*** THE DATA Section Begins ***

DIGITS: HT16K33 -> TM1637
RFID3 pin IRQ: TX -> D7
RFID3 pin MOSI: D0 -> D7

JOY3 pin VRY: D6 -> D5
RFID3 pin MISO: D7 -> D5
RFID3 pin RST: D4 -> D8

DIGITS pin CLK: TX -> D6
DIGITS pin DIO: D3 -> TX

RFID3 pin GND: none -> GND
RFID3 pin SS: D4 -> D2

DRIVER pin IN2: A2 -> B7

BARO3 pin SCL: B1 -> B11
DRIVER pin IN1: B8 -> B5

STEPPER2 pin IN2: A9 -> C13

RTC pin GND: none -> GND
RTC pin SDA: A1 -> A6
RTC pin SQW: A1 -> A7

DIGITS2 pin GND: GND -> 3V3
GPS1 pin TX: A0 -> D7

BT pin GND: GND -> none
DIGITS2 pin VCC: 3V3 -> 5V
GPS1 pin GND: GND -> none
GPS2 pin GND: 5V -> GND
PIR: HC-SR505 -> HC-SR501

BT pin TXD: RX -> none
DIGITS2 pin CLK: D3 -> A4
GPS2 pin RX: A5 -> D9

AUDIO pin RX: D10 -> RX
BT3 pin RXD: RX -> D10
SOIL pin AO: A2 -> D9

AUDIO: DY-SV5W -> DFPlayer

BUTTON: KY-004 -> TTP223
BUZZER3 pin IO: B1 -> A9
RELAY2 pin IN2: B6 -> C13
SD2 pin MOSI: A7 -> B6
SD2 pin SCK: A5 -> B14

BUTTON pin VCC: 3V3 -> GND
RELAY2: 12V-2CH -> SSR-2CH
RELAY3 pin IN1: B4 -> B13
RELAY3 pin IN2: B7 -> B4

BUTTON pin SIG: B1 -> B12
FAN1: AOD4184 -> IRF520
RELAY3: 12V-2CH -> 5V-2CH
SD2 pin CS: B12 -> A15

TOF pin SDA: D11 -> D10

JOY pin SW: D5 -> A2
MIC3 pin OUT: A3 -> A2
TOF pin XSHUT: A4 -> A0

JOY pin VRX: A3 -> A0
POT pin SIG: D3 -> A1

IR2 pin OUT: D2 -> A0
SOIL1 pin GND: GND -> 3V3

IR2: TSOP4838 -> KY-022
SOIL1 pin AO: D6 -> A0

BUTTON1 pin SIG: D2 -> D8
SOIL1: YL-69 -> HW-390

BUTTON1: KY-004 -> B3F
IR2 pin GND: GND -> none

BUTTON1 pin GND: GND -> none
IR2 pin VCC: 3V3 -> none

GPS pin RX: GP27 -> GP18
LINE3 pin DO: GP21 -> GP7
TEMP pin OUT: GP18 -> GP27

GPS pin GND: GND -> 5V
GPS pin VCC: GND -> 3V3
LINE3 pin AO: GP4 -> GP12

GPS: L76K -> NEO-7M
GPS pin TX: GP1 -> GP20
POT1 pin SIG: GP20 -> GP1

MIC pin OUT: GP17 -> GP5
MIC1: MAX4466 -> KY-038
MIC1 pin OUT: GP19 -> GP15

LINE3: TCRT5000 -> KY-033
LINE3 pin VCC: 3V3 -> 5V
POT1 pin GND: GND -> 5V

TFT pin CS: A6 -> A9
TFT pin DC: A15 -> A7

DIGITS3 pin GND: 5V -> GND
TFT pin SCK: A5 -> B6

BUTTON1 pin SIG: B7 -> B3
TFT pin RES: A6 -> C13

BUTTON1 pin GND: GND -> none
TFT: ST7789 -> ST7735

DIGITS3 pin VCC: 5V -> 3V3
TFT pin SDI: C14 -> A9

*** THE DATA Section Ends ***

• WHAT YOU WILL DO:
Without any alteration, repeat each entry shown above.

• FINISHED TASK:
DIGITS: HT16K33 -> TM1637
RFID3 pin IRQ: TX -> D7
RFID3 pin MOSI: D0 -> D7

JOY3 pin VRY: D6 -> D5
RFID3 pin MISO: D7 -> D5
RFID3 pin RST: D4 -> D8

DIGITS pin CLK: TX -> D6
DIGITS pin DIO: D3 -> TX

RFID3 pin GND: none -> GND
RFID3 pin SS: D4 -> D2

DRIVER pin IN2: A2 -> B7

BARO3 pin SCL: B1 -> B11
DRIVER pin IN1: B8 -> B5

STEPPER2 pin IN2: A9 -> C13

RTC pin GND: none -> GND
RTC pin SDA: A1 -> A6
RTC pin SQW: A1 -> A7

DIGITS2 pin GND: GND -> 3V3
GPS1 pin TX: A0 -> D7

BT pin GND: GND -> none
DIGITS2 pin VCC: 3V3 -> 5V
GPS1 pin GND: GND -> none
GPS2 pin GND: 5V -> GND
PIR: HC-SR505 -> HC-SR501

BT pin TXD: RX -> none
DIGITS2 pin CLK: D3 -> A4
GPS2 pin RX: A5 -> D9

AUDIO pin RX: D10 -> RX
BT3 pin RXD: RX -> D10
SOIL pin AO: A2 -> D9

AUDIO: DY-SV5W -> DFPlayer

BUTTON: KY-004 -> TTP223
BUZZER3 pin IO: B1 -> A9
RELAY2 pin IN2: B6 -> C13
SD2 pin MOSI: A7 -> B6
SD2 pin SCK: A5 -> B14

BUTTON pin VCC: 3V3 -> GND
RELAY2: 12V-2CH -> SSR-2CH
RELAY3 pin IN1: B4 -> B13
RELAY3 pin IN2: B7 -> B4

BUTTON pin SIG: B1 -> B12
FAN1: AOD4184 -> IRF520
RELAY3: 12V-2CH -> 5V-2CH
SD2 pin CS: B12 -> A15

TOF pin SDA: D11 -> D10

JOY pin SW: D5 -> A2
MIC3 pin OUT: A3 -> A2
TOF pin XSHUT: A4 -> A0

JOY pin VRX: A3 -> A0
POT pin SIG: D3 -> A1

IR2 pin OUT: D2 -> A0
SOIL1 pin GND: GND -> 3V3

IR2: TSOP4838 -> KY-022
SOIL1 pin AO: D6 -> A0

BUTTON1 pin SIG: D2 -> D8
SOIL1: YL-69 -> HW-390

BUTTON1: KY-004 -> B3F
IR2 pin GND: GND -> none

BUTTON1 pin GND: GND -> none
IR2 pin VCC: 3V3 -> none

GPS pin RX: GP27 -> GP18
LINE3 pin DO: GP21 -> GP7
TEMP pin OUT: GP18 -> GP27

GPS pin GND: GND -> 5V
GPS pin VCC: GND -> 3V3
LINE3 pin AO: GP4 -> GP12

GPS: L76K -> NEO-7M
GPS pin TX: GP1 -> GP20
POT1 pin SIG: GP20 -> GP1

MIC pin OUT: GP17 -> GP5
MIC1: MAX4466 -> KY-038
MIC1 pin OUT: GP19 -> GP15

LINE3: TCRT5000 -> KY-033
LINE3 pin VCC: 3V3 -> 5V
POT1 pin GND: GND -> 5V

TFT pin CS: A6 -> A9
TFT pin DC: A15 -> A7

DIGITS3 pin GND: 5V -> GND
TFT pin SCK: A5 -> B6

BUTTON1 pin SIG: B7 -> B3
TFT pin RES: A6 -> C13

BUTTON1 pin GND: GND -> none
TFT: ST7789 -> ST7735

DIGITS3 pin VCC: 5V -> 3V3
TFT pin SDI: C14 -> A9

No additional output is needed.